§ **Description of the task**: Pick out the lines in the listing below that contain the word "purple" and copy them.

Exercise data Start Marker

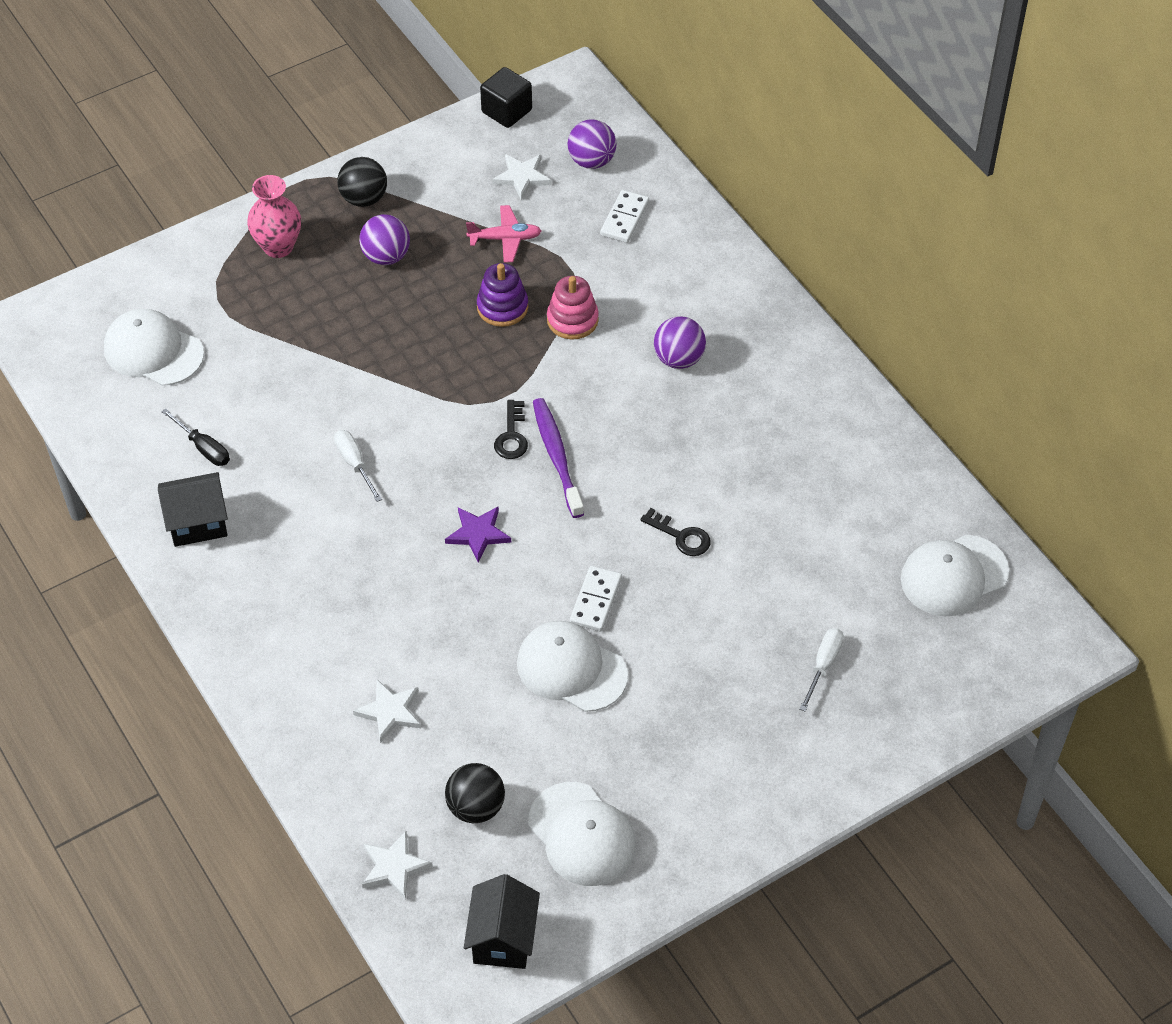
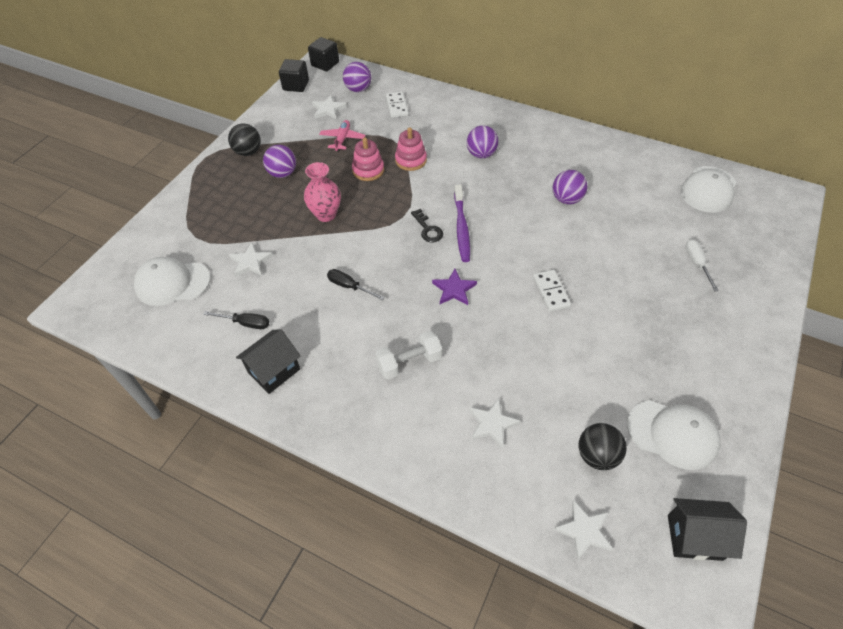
camera: 30 degrees left, 0 degrees up
(260, 369) = (250, 262): none -> white star
(278, 247) = (214, 194): pink vase -> pink vase (326, 214)
(353, 594) = (409, 362): none -> white dumbbell
(355, 464) = (349, 286): white screwdriver -> black screwdriver
(502, 307) = (368, 170): purple stacking toy -> pink stacking toy
(503, 939) = (694, 537): black house -> black house turned 60 degrees counterclockwise
(505, 239) = (342, 139): pink plane -> pink plane turned 45 degrees counterclockwise
(557, 456) = (461, 228): purple toothbrush -> purple toothbrush turned 135 degrees counterclockwise
(571, 669) = (573, 337): white cap -> none
(577, 90) = (325, 64): none -> black cube
(681, 536) = (563, 236): black key -> none
(735, 487) = (566, 199): none -> purple ball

Exercise data End Marker

§ **Answer space**:
(502, 307) = (368, 170): purple stacking toy -> pink stacking toy
(557, 456) = (461, 228): purple toothbrush -> purple toothbrush turned 135 degrees counterclockwise
(735, 487) = (566, 199): none -> purple ball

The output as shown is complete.